### Task details
Repeat the data that follows verbatim. Images are not part of the copy.
═════ Supplied data ═════
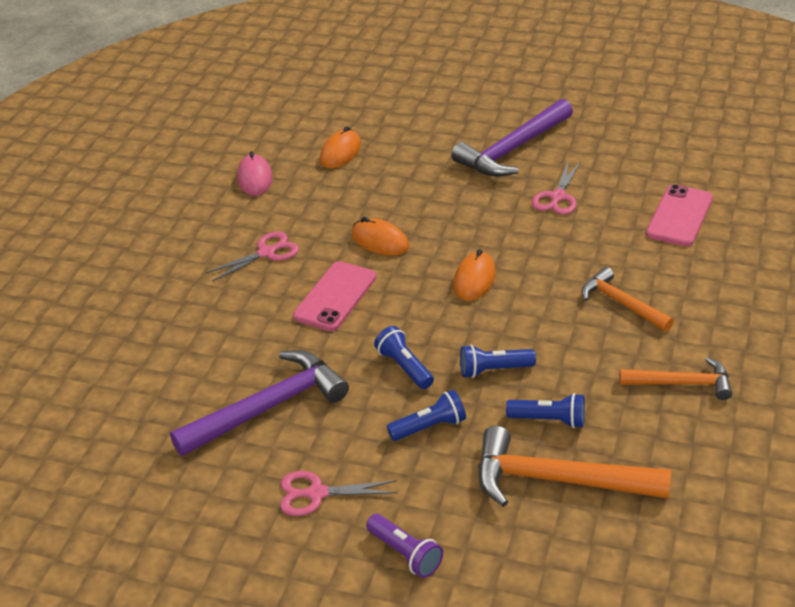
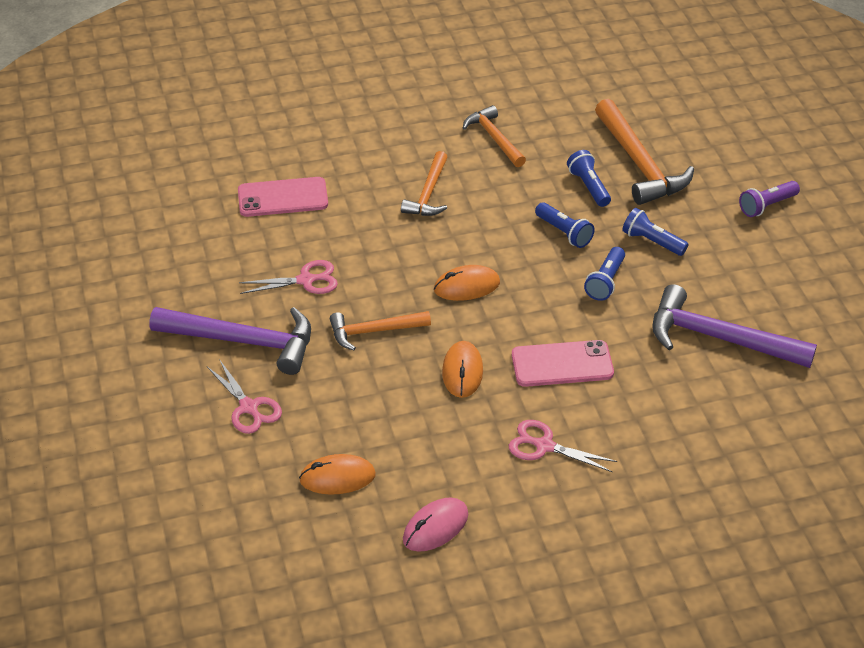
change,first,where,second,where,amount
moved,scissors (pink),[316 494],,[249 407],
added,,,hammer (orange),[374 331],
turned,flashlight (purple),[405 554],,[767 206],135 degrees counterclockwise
═════
### Your solution
change,first,where,second,where,amount
moved,scissors (pink),[316 494],,[249 407],
added,,,hammer (orange),[374 331],
turned,flashlight (purple),[405 554],,[767 206],135 degrees counterclockwise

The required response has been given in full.